**WHAT IS REQUIRED**
Only the stretch of the listing below that runs from the line with "R18: 3.9k (GND, VC) -> 22k (GND, VC)" through the line with "IC2: MX1508 -> TC118S" is to be printed, exactly and with both ends.

**MATERIAL FOR THE TASK**
*****

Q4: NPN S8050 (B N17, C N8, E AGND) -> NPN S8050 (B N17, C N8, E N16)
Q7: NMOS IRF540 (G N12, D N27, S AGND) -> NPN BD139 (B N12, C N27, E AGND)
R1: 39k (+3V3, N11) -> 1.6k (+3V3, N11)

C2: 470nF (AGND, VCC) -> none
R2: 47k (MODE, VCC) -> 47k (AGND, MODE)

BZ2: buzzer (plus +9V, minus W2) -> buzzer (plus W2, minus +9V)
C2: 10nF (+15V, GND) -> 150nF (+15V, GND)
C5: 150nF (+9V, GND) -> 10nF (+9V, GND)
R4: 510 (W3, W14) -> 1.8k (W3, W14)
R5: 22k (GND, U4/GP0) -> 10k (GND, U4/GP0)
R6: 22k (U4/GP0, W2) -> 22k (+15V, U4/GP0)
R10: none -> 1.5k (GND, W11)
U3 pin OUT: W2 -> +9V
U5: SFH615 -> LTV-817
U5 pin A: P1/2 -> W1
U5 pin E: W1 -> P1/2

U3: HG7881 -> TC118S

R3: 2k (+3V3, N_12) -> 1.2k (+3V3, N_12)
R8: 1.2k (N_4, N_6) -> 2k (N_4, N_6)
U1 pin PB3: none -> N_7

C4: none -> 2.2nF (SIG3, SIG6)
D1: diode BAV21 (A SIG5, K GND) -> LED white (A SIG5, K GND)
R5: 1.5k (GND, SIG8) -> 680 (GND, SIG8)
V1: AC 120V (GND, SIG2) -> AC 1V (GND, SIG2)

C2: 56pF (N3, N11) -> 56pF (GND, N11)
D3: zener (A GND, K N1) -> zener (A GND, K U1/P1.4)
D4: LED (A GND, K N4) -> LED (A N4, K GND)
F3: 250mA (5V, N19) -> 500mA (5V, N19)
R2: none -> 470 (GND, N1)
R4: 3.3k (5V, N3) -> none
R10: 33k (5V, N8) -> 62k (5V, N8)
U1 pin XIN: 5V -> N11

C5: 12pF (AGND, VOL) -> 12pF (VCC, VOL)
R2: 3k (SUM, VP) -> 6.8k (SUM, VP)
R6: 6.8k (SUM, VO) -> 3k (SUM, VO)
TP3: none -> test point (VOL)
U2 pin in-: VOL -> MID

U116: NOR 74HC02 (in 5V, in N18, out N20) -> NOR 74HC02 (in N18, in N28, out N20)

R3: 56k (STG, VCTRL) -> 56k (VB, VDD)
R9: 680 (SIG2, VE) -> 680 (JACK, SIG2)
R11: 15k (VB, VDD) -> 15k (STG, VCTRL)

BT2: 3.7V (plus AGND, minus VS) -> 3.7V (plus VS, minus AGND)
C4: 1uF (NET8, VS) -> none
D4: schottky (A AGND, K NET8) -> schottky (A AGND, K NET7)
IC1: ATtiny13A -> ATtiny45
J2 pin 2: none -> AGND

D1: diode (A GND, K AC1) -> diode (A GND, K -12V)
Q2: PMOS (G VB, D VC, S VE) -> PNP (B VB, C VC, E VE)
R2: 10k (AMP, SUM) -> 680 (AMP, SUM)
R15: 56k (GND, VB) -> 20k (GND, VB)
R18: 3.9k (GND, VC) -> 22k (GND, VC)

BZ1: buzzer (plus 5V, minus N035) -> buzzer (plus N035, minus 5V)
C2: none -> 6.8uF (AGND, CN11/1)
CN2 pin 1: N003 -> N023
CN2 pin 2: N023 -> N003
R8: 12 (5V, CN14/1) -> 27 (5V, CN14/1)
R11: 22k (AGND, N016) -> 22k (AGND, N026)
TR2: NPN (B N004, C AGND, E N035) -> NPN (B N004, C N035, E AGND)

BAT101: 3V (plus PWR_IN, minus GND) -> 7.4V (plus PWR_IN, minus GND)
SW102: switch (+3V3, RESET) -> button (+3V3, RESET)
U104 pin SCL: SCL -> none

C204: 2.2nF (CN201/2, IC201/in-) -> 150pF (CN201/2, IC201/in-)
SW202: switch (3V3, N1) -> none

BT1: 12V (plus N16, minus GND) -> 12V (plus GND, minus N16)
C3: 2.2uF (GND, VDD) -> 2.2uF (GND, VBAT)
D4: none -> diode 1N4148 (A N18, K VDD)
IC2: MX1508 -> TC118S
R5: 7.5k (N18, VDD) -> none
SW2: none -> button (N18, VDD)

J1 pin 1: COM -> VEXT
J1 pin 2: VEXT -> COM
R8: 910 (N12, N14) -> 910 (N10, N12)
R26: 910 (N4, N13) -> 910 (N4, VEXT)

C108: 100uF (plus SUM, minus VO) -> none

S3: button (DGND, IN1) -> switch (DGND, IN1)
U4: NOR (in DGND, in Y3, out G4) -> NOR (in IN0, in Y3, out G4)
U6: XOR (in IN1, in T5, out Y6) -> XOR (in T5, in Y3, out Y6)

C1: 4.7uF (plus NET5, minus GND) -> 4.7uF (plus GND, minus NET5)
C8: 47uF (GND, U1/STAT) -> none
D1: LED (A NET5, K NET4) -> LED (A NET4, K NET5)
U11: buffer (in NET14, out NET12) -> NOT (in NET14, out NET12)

*****

**ANSWER SPACE**
R18: 3.9k (GND, VC) -> 22k (GND, VC)

BZ1: buzzer (plus 5V, minus N035) -> buzzer (plus N035, minus 5V)
C2: none -> 6.8uF (AGND, CN11/1)
CN2 pin 1: N003 -> N023
CN2 pin 2: N023 -> N003
R8: 12 (5V, CN14/1) -> 27 (5V, CN14/1)
R11: 22k (AGND, N016) -> 22k (AGND, N026)
TR2: NPN (B N004, C AGND, E N035) -> NPN (B N004, C N035, E AGND)

BAT101: 3V (plus PWR_IN, minus GND) -> 7.4V (plus PWR_IN, minus GND)
SW102: switch (+3V3, RESET) -> button (+3V3, RESET)
U104 pin SCL: SCL -> none

C204: 2.2nF (CN201/2, IC201/in-) -> 150pF (CN201/2, IC201/in-)
SW202: switch (3V3, N1) -> none

BT1: 12V (plus N16, minus GND) -> 12V (plus GND, minus N16)
C3: 2.2uF (GND, VDD) -> 2.2uF (GND, VBAT)
D4: none -> diode 1N4148 (A N18, K VDD)
IC2: MX1508 -> TC118S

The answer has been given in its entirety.